# [Dataset content]
┄┄┄┄┄┄┄┄┄┄

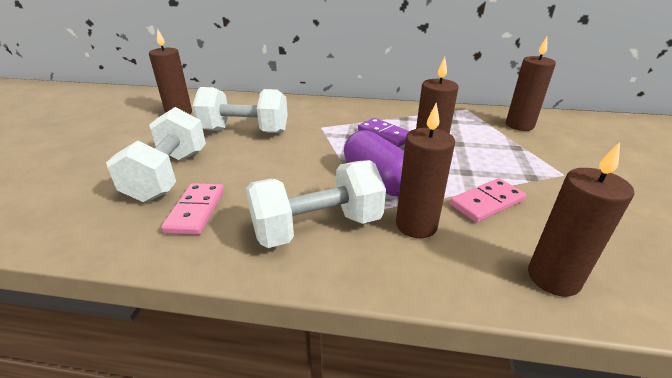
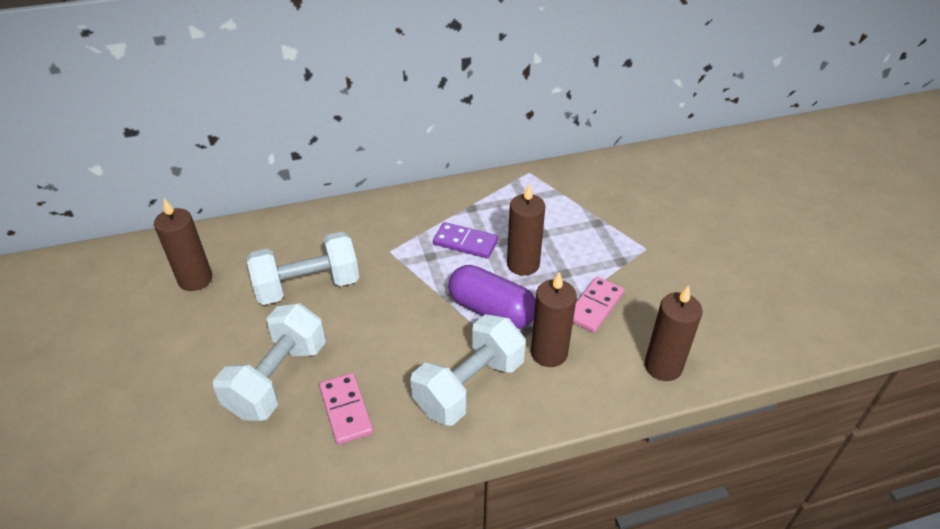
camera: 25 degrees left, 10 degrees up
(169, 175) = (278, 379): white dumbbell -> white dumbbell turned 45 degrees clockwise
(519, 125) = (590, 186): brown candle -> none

┄┄┄┄┄┄┄┄┄┄

Print, exactly as given, the lines from the one with "(169, 175) = (278, 379): white" through the last line of the material above, and no others.

# [Your response]
(169, 175) = (278, 379): white dumbbell -> white dumbbell turned 45 degrees clockwise
(519, 125) = (590, 186): brown candle -> none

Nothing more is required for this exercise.